TASK DETAILS: Output, word for word, the line that contains "ENC1 pin CLK: D12 -> D2" and all lines after it in the records below, omitting pictures.

ENTRIES PROVIDED:
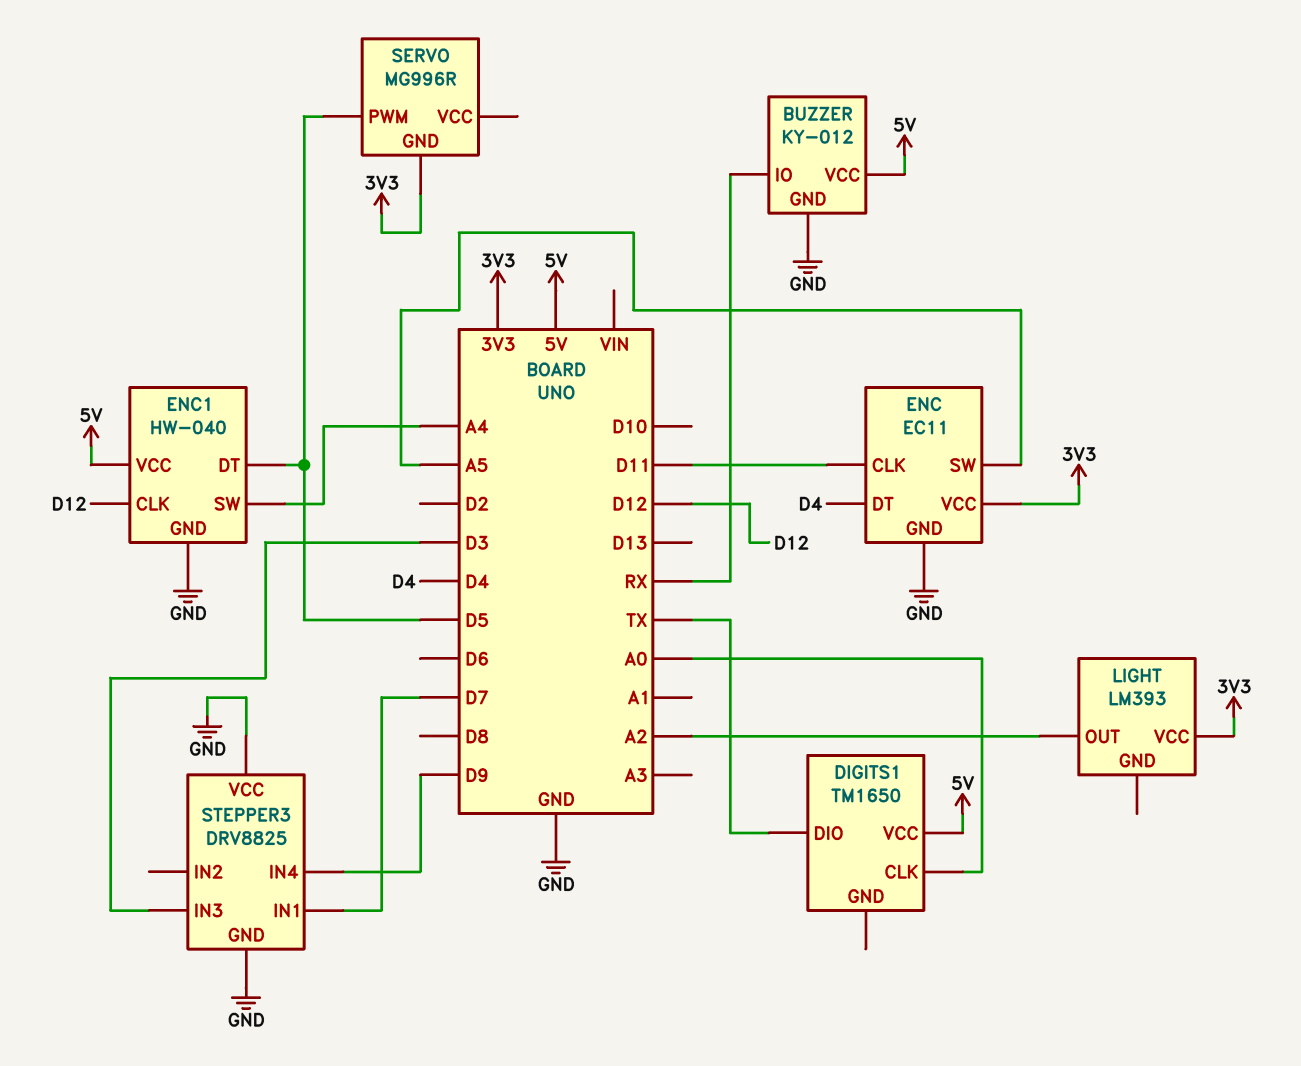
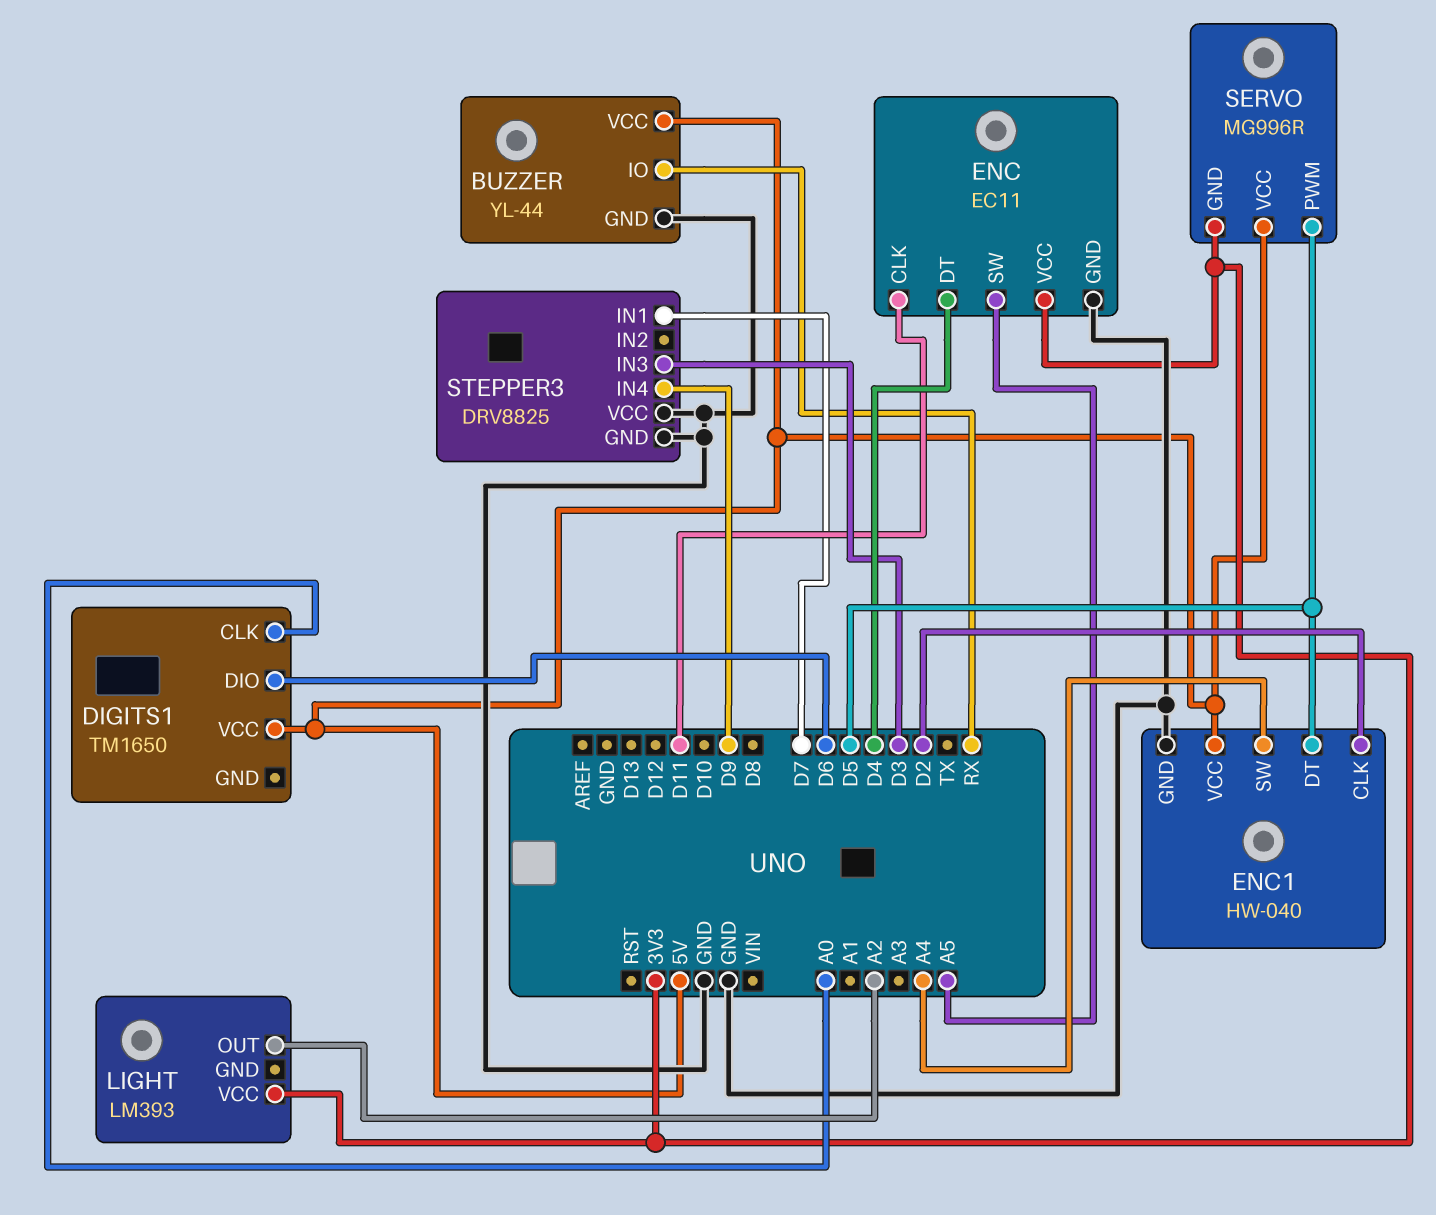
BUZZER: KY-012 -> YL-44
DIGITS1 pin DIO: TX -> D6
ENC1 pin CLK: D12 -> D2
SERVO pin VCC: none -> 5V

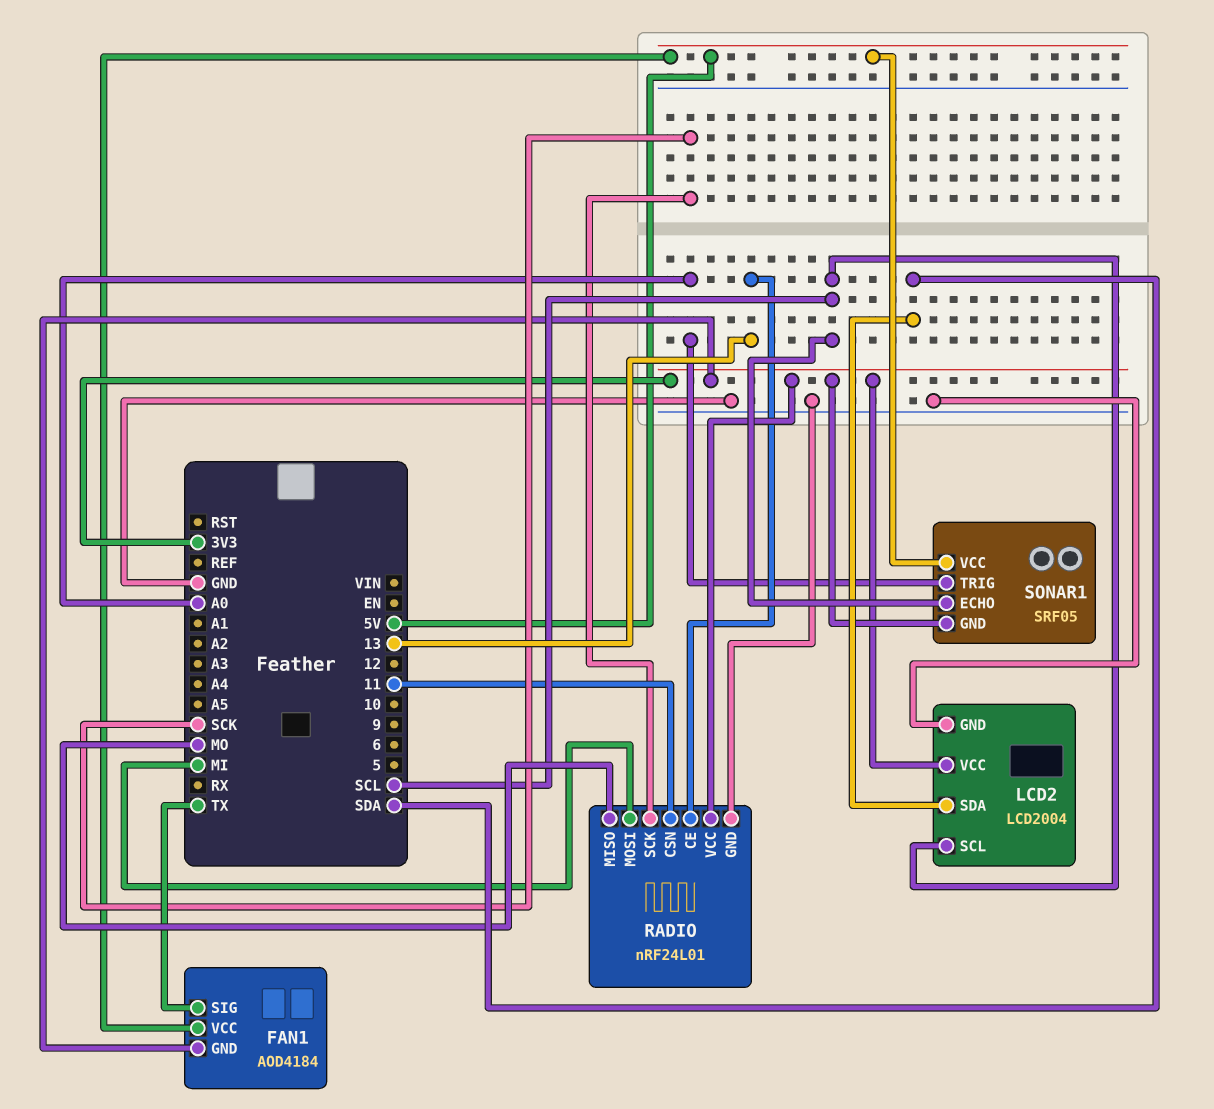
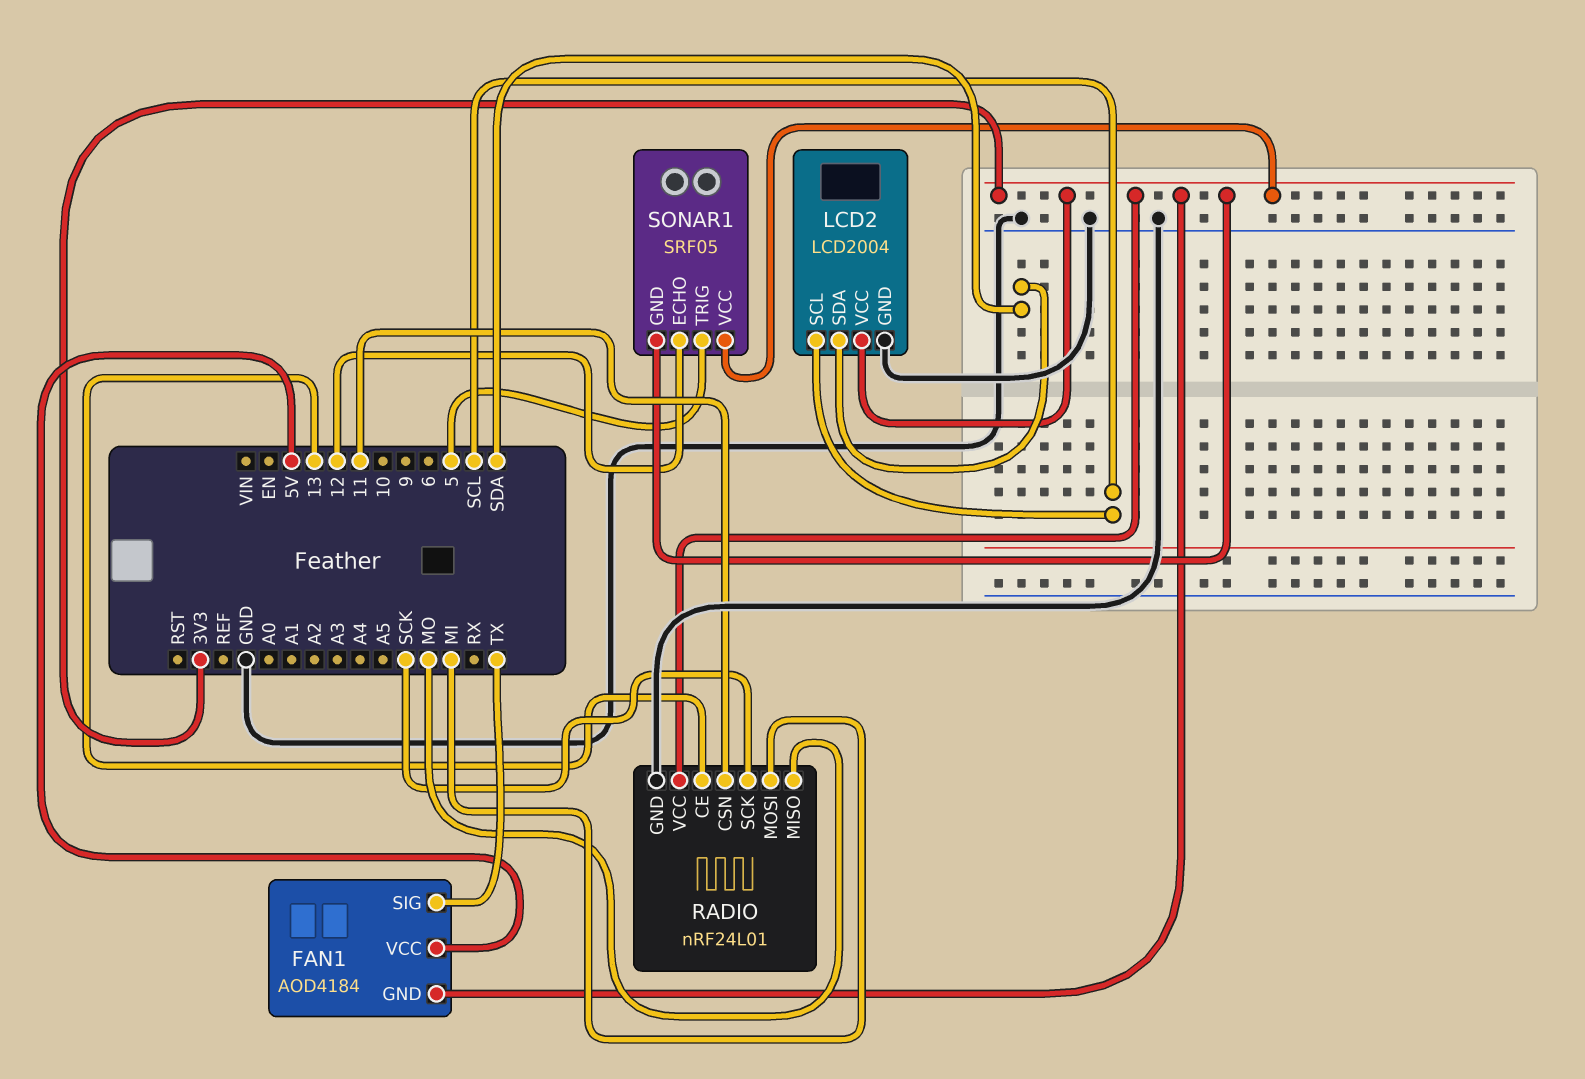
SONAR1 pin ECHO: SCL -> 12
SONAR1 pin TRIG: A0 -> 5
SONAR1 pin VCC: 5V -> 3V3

ANSWER TO THE EXERCISE:
ENC1 pin CLK: D12 -> D2
SERVO pin VCC: none -> 5V

SONAR1 pin ECHO: SCL -> 12
SONAR1 pin TRIG: A0 -> 5
SONAR1 pin VCC: 5V -> 3V3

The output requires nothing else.